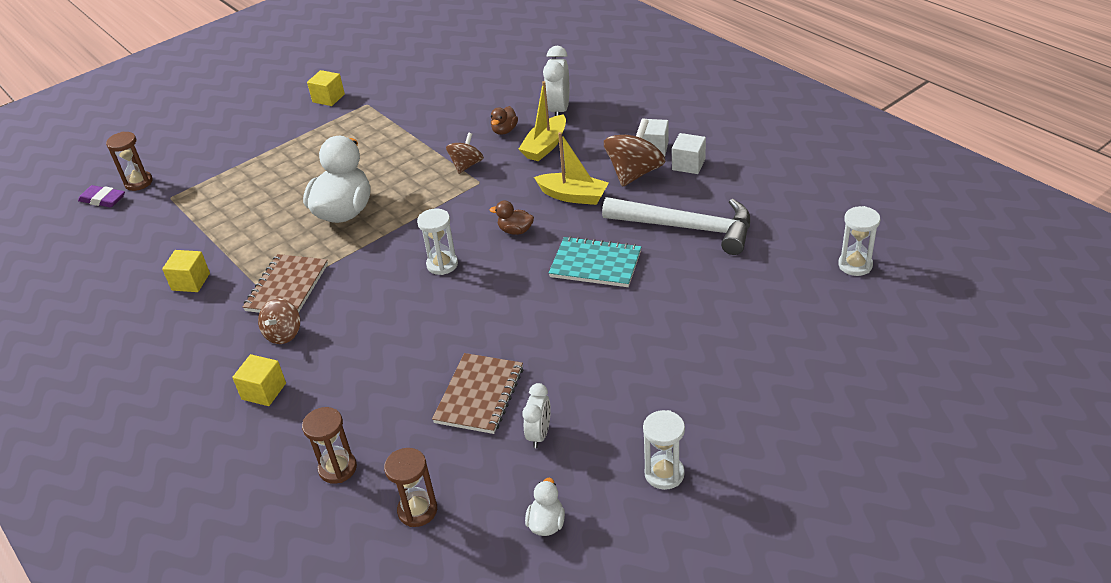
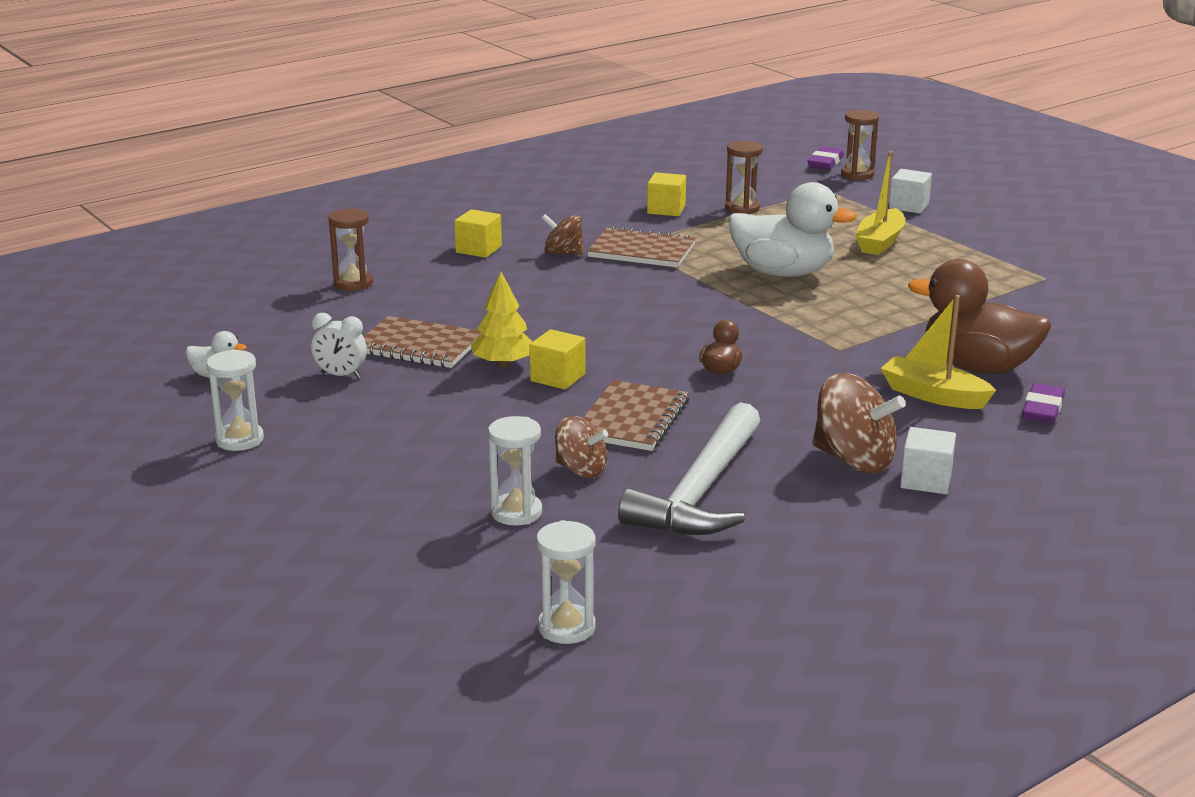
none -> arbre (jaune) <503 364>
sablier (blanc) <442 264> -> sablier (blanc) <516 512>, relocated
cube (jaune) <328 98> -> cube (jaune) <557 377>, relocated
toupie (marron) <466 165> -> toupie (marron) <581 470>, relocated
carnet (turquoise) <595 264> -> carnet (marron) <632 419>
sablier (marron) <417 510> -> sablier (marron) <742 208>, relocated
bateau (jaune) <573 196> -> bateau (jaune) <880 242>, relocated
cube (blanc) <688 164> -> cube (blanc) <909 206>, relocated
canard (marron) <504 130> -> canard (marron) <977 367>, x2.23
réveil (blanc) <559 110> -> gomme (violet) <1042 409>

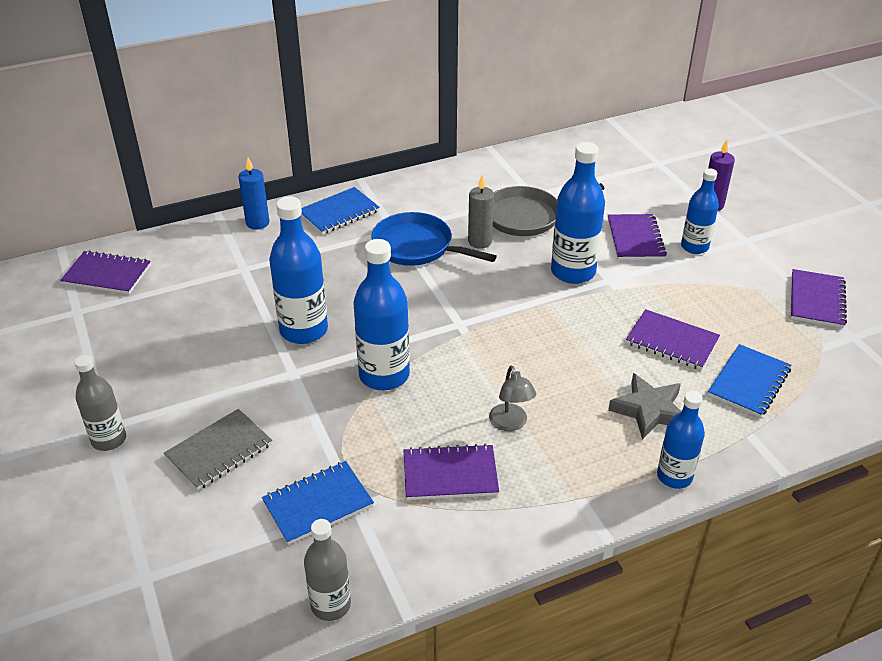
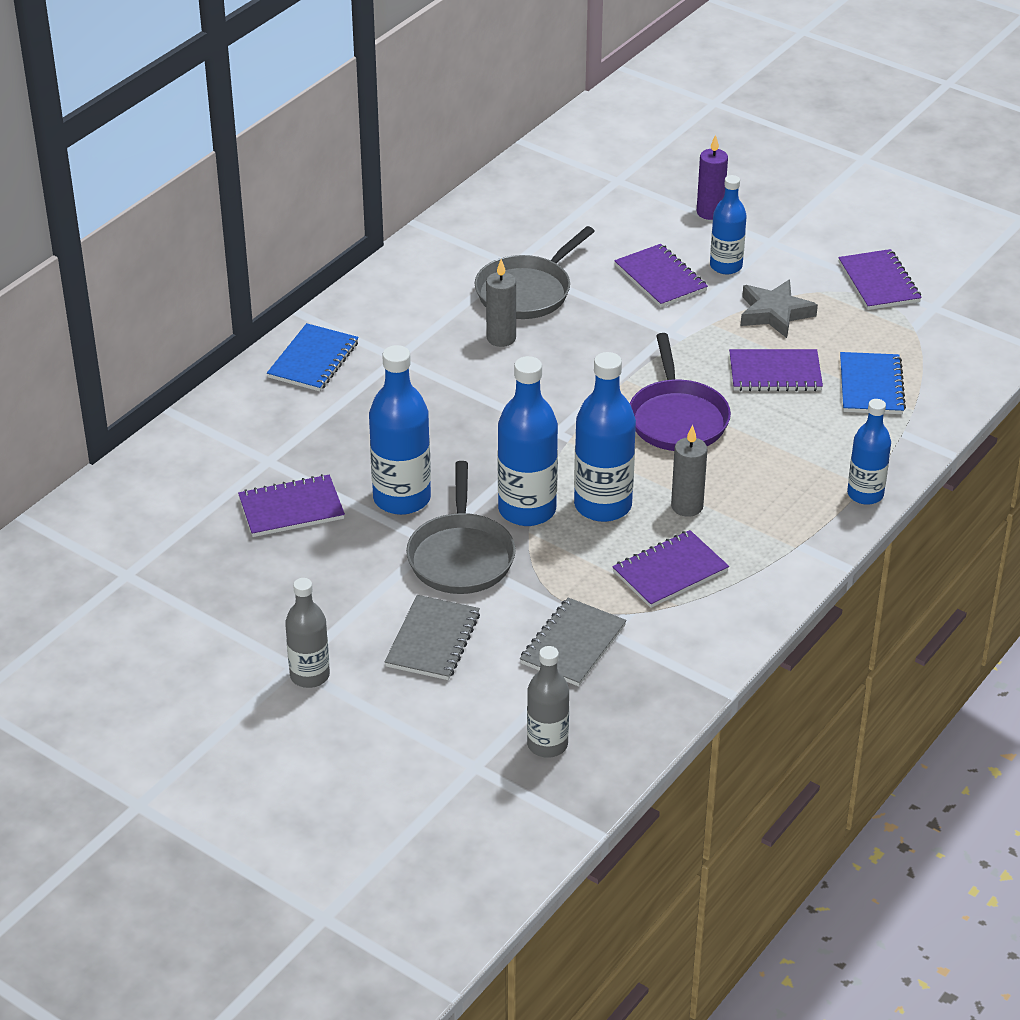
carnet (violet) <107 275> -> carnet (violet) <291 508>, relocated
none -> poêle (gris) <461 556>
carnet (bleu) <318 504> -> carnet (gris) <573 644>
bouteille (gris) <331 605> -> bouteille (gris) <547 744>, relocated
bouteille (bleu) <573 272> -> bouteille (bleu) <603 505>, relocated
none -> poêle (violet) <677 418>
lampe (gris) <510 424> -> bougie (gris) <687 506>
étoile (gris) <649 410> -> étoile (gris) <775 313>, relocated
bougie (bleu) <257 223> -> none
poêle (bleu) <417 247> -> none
* * *
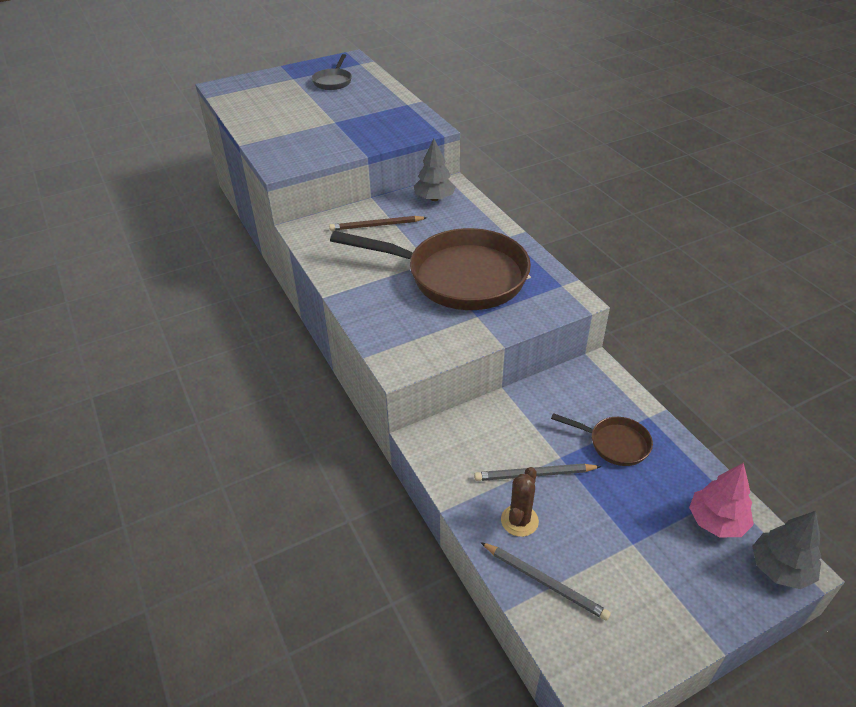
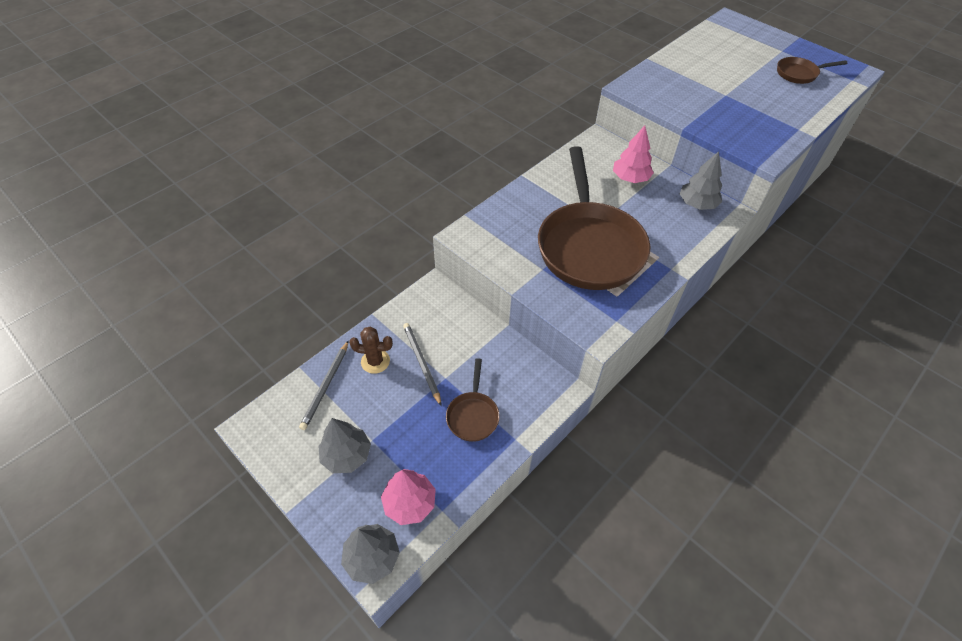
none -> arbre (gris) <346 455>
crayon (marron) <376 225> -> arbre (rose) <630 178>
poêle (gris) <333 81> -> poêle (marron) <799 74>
--
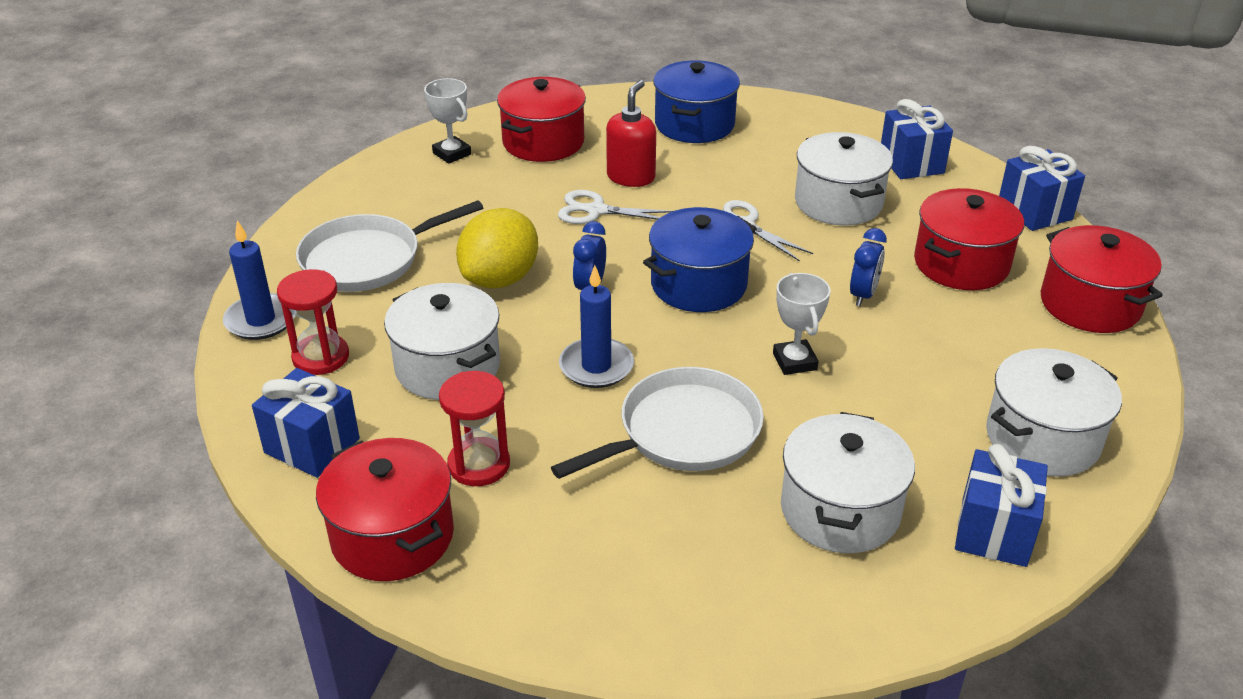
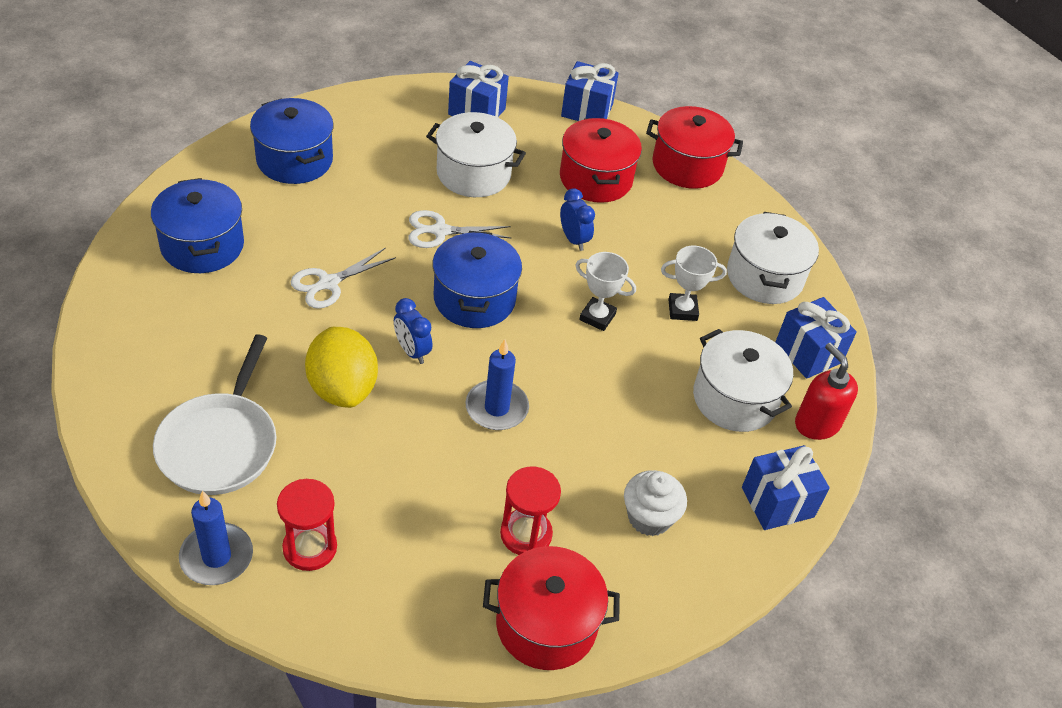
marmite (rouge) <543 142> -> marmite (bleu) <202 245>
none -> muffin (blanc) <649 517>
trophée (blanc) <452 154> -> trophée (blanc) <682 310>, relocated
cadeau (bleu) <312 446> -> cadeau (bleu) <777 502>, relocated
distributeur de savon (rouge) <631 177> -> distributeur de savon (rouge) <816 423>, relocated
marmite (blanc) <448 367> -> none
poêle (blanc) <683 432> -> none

## PROBLEM TO WORK ON
Please copy, exactly as written, every line in the listing above from the line with "none -> arbre (jaune) <503 364>" up to and including the line with "carnet (turquoise) <595".

## RESULT
none -> arbre (jaune) <503 364>
sablier (blanc) <442 264> -> sablier (blanc) <516 512>, relocated
cube (jaune) <328 98> -> cube (jaune) <557 377>, relocated
toupie (marron) <466 165> -> toupie (marron) <581 470>, relocated
carnet (turquoise) <595 264> -> carnet (marron) <632 419>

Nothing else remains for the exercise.